_TASK OBJECTIVE_.
Line by line, set down the records exactly as they appear below.

Spatial reasoning data:
────────────────────────────────────────

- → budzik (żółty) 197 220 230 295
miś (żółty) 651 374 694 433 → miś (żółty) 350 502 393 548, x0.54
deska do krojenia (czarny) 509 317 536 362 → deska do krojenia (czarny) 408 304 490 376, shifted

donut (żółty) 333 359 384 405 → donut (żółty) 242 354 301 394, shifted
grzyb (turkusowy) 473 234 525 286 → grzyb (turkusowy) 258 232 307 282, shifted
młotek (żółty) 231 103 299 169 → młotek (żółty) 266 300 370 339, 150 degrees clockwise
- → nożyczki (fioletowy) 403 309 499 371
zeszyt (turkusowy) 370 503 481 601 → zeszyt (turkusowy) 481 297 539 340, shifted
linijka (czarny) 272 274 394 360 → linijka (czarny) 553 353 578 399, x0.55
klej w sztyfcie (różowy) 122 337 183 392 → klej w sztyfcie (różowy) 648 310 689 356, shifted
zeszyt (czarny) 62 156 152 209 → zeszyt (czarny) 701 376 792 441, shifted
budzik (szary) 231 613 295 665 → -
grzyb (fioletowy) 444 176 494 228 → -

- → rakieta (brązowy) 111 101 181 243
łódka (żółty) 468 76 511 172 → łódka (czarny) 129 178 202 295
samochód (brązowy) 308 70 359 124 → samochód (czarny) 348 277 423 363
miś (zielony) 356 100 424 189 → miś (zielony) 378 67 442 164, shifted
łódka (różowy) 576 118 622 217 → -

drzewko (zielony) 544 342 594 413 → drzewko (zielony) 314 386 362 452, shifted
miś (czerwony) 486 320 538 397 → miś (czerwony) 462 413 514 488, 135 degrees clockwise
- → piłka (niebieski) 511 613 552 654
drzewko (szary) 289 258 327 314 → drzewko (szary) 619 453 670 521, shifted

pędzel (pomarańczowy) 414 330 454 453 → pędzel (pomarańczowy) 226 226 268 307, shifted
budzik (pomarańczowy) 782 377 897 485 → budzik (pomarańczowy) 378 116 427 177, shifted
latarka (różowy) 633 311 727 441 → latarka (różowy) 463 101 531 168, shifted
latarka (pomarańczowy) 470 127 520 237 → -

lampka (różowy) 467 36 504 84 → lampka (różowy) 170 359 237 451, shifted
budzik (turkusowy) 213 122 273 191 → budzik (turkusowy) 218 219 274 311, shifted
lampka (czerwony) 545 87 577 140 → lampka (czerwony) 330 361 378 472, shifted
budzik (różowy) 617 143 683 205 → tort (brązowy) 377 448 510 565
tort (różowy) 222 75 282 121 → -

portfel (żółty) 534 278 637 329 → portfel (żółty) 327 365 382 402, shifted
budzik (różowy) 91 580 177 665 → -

────────────────────────────────────────

_RESULT_.
- → budzik (żółty) 197 220 230 295
miś (żółty) 651 374 694 433 → miś (żółty) 350 502 393 548, x0.54
deska do krojenia (czarny) 509 317 536 362 → deska do krojenia (czarny) 408 304 490 376, shifted

donut (żółty) 333 359 384 405 → donut (żółty) 242 354 301 394, shifted
grzyb (turkusowy) 473 234 525 286 → grzyb (turkusowy) 258 232 307 282, shifted
młotek (żółty) 231 103 299 169 → młotek (żółty) 266 300 370 339, 150 degrees clockwise
- → nożyczki (fioletowy) 403 309 499 371
zeszyt (turkusowy) 370 503 481 601 → zeszyt (turkusowy) 481 297 539 340, shifted
linijka (czarny) 272 274 394 360 → linijka (czarny) 553 353 578 399, x0.55
klej w sztyfcie (różowy) 122 337 183 392 → klej w sztyfcie (różowy) 648 310 689 356, shifted
zeszyt (czarny) 62 156 152 209 → zeszyt (czarny) 701 376 792 441, shifted
budzik (szary) 231 613 295 665 → -
grzyb (fioletowy) 444 176 494 228 → -

- → rakieta (brązowy) 111 101 181 243
łódka (żółty) 468 76 511 172 → łódka (czarny) 129 178 202 295
samochód (brązowy) 308 70 359 124 → samochód (czarny) 348 277 423 363
miś (zielony) 356 100 424 189 → miś (zielony) 378 67 442 164, shifted
łódka (różowy) 576 118 622 217 → -

drzewko (zielony) 544 342 594 413 → drzewko (zielony) 314 386 362 452, shifted
miś (czerwony) 486 320 538 397 → miś (czerwony) 462 413 514 488, 135 degrees clockwise
- → piłka (niebieski) 511 613 552 654
drzewko (szary) 289 258 327 314 → drzewko (szary) 619 453 670 521, shifted

pędzel (pomarańczowy) 414 330 454 453 → pędzel (pomarańczowy) 226 226 268 307, shifted
budzik (pomarańczowy) 782 377 897 485 → budzik (pomarańczowy) 378 116 427 177, shifted
latarka (różowy) 633 311 727 441 → latarka (różowy) 463 101 531 168, shifted
latarka (pomarańczowy) 470 127 520 237 → -

lampka (różowy) 467 36 504 84 → lampka (różowy) 170 359 237 451, shifted
budzik (turkusowy) 213 122 273 191 → budzik (turkusowy) 218 219 274 311, shifted
lampka (czerwony) 545 87 577 140 → lampka (czerwony) 330 361 378 472, shifted
budzik (różowy) 617 143 683 205 → tort (brązowy) 377 448 510 565
tort (różowy) 222 75 282 121 → -

portfel (żółty) 534 278 637 329 → portfel (żółty) 327 365 382 402, shifted
budzik (różowy) 91 580 177 665 → -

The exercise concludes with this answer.